◆ Your task: Every entry below should appear in the answer exactly as written, apart from the pictures.

•••••

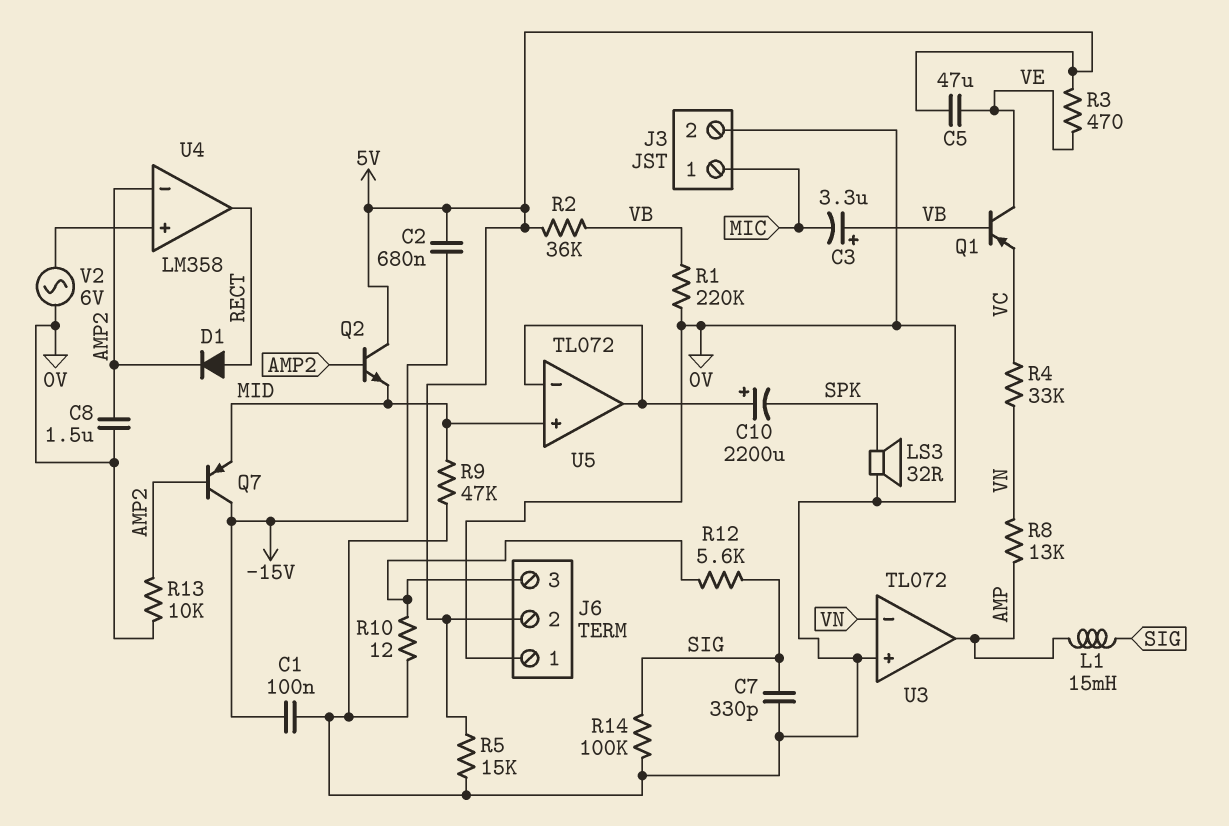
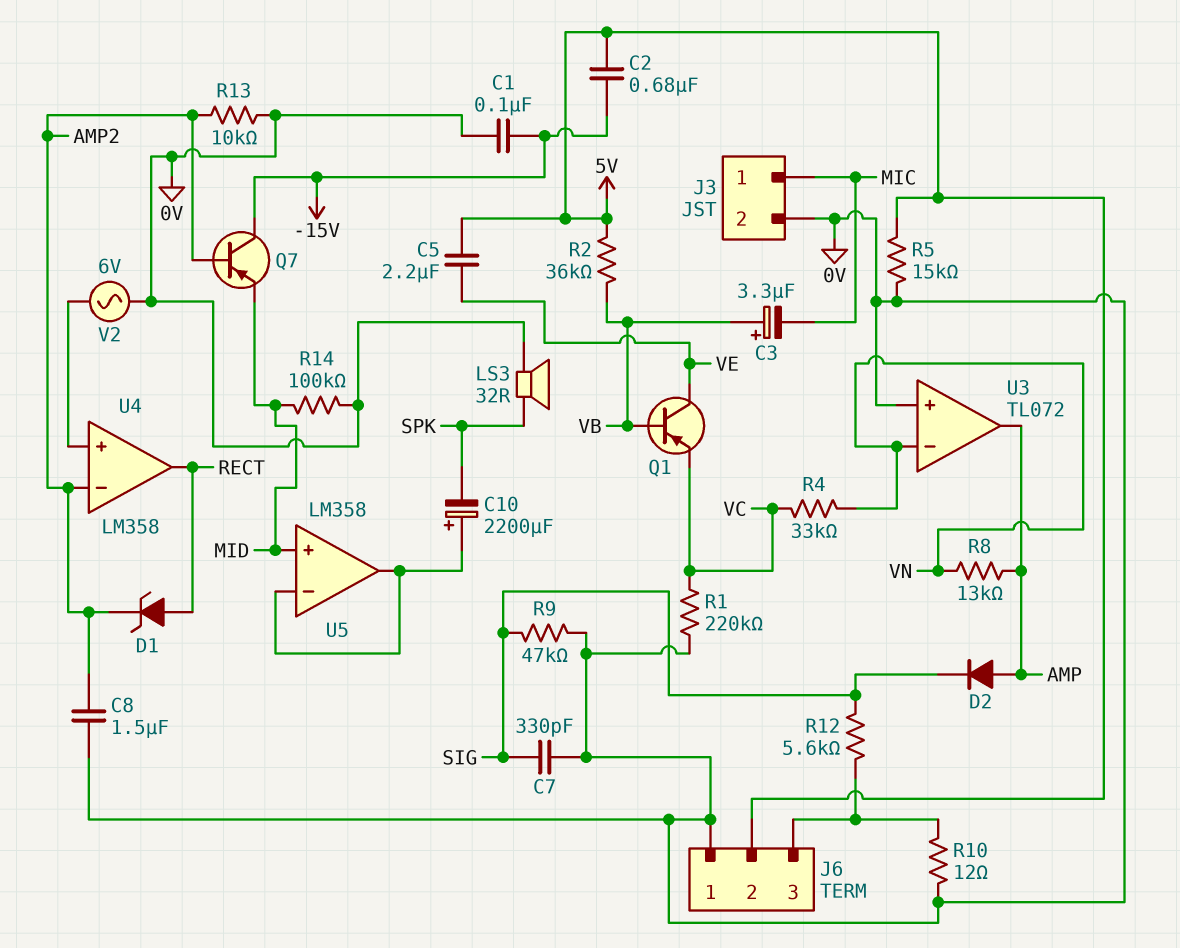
C5: 47uF (5V, VE) -> 2.2uF (5V, VE)
D1: diode (A RECT, K AMP2) -> zener (A RECT, K AMP2)
D2: none -> diode (A AMP, K SIG)
L1: 15mH (AMP, SIG) -> none
Q2: NPN (B AMP2, C 5V, E MID) -> none
R1: 220k (0V, VB) -> 220k (0V, VC)
R3: 470 (5V, VE) -> none
R9: 47k (0V, MID) -> 47k (0V, SIG)
R14: 100k (0V, SIG) -> 100k (0V, MID)
U5: TL072 -> LM358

•••••

◆ Solution:
C5: 47uF (5V, VE) -> 2.2uF (5V, VE)
D1: diode (A RECT, K AMP2) -> zener (A RECT, K AMP2)
D2: none -> diode (A AMP, K SIG)
L1: 15mH (AMP, SIG) -> none
Q2: NPN (B AMP2, C 5V, E MID) -> none
R1: 220k (0V, VB) -> 220k (0V, VC)
R3: 470 (5V, VE) -> none
R9: 47k (0V, MID) -> 47k (0V, SIG)
R14: 100k (0V, SIG) -> 100k (0V, MID)
U5: TL072 -> LM358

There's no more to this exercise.